* _What is expected_: Please tell how many of the lines below contain "swapped", using only a number.

* _Information supplied_:
┌──

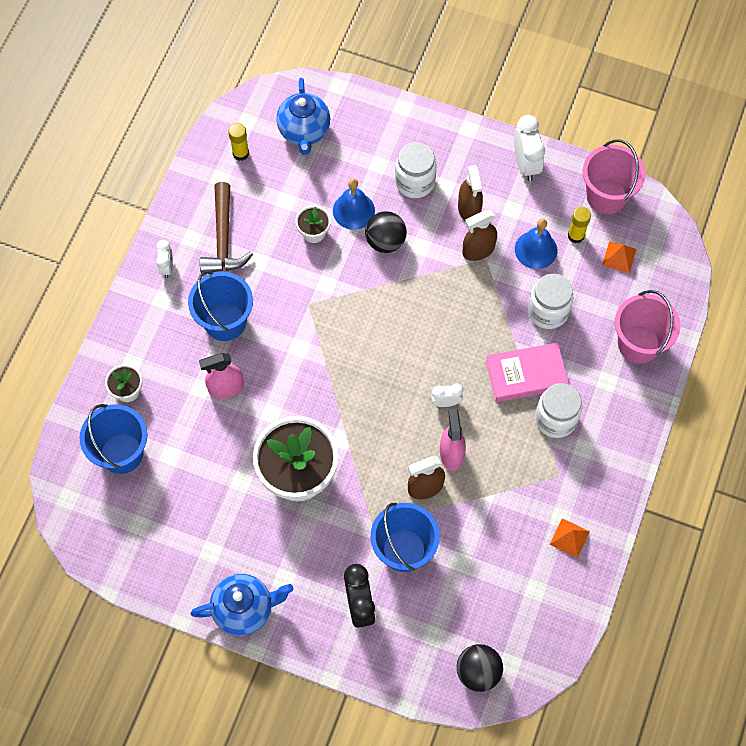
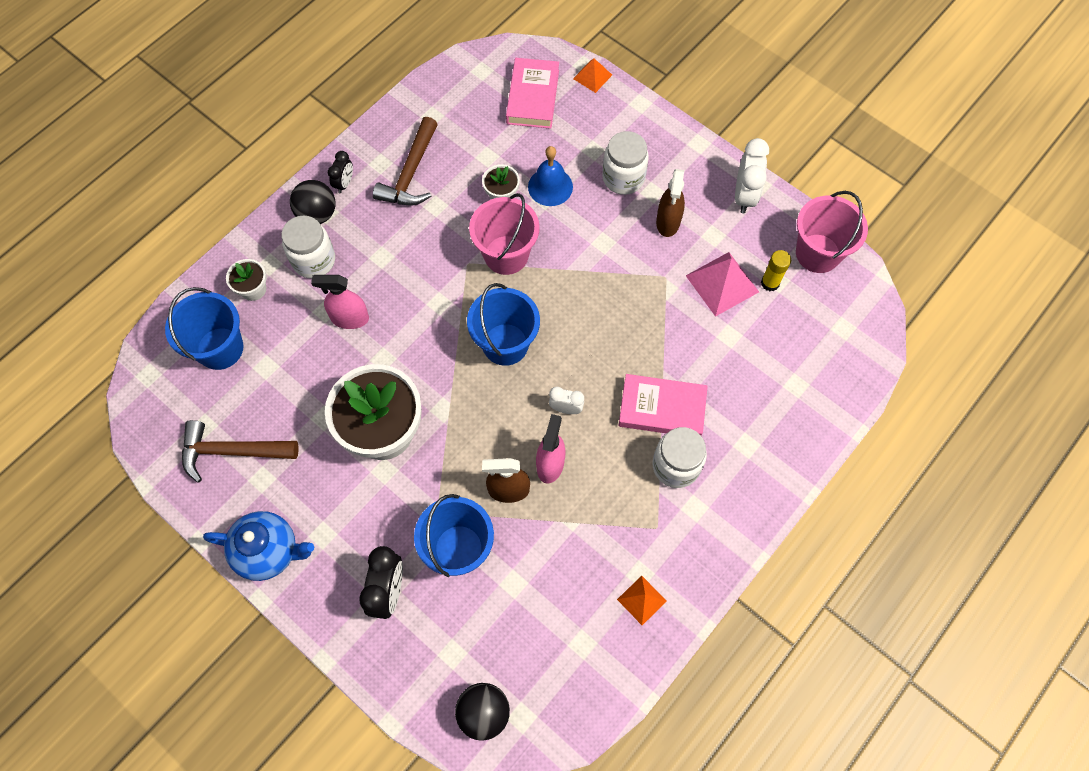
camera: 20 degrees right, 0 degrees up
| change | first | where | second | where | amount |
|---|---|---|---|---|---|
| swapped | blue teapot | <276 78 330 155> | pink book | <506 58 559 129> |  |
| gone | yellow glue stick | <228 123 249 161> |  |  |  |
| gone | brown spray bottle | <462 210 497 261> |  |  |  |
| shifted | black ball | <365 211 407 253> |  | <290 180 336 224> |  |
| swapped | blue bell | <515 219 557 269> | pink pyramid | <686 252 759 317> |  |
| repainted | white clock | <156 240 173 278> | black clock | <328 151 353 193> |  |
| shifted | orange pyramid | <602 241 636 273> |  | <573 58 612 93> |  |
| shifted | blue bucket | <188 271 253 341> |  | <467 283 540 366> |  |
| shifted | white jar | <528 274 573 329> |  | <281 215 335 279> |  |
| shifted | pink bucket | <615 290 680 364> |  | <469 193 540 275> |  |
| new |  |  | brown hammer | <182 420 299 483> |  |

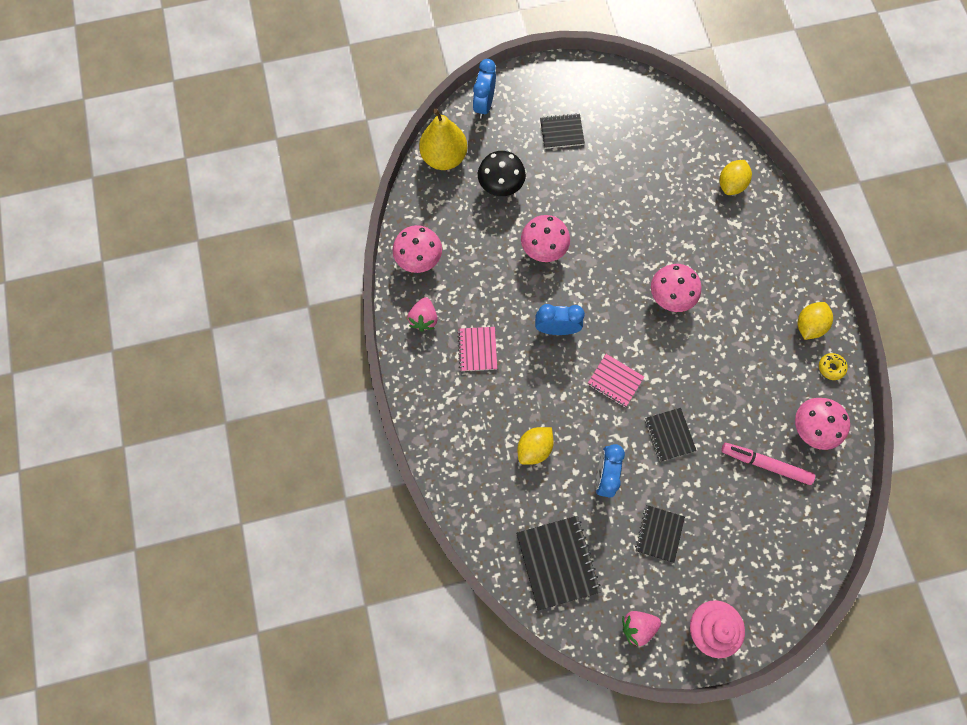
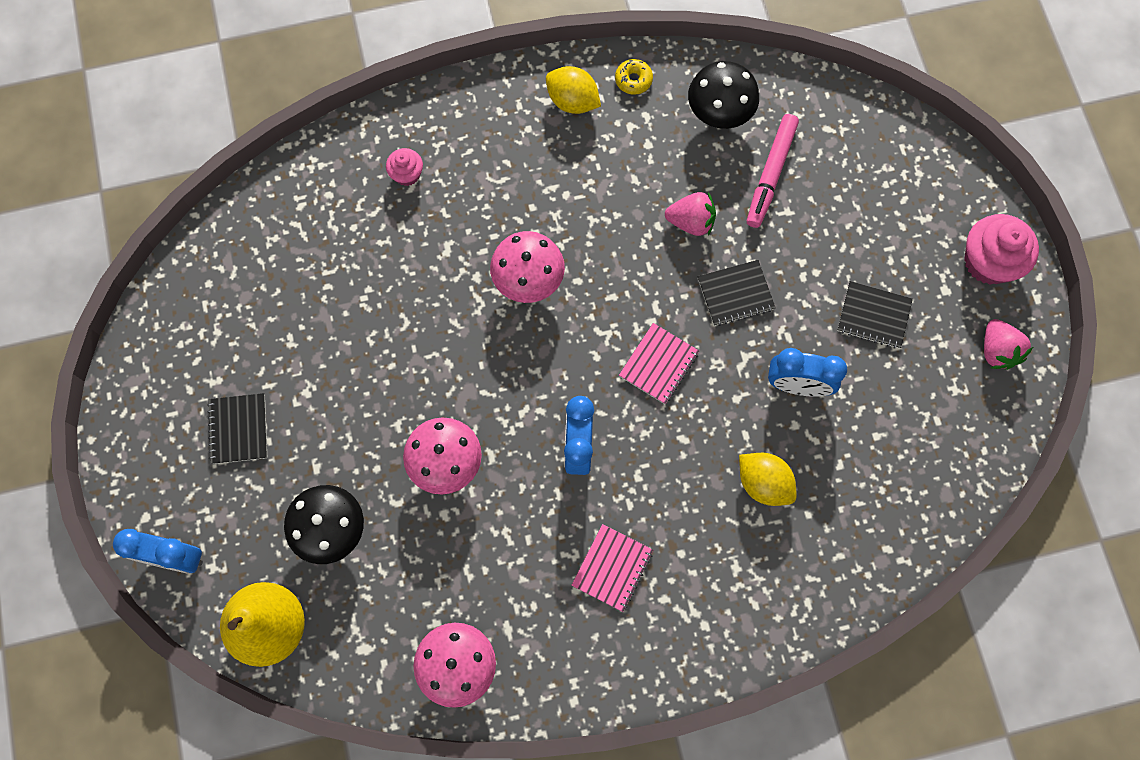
camera: 90 degrees left, 0 degrees up
| change | first | where | second | where | amount |
|---|---|---|---|---|---|
| gone | yellow lemon | <719 160 752 195> |  |  |  |
| shifted | pink strawberry | <408 297 438 332> |  | <665 192 716 236> |  |
| rotated | pink notebook | <457 327 497 371> |  | <571 524 653 612> | 60 degrees counterclockwise |
| repainted | pink mushroom | <795 398 850 450> | black mushroom | <688 61 759 129> |  |
| gone | black notebook | <516 516 601 611> |  |  |  |
| new |  |  | pink cupcake | <386 148 423 186> |  |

└──

* _Response area_: 2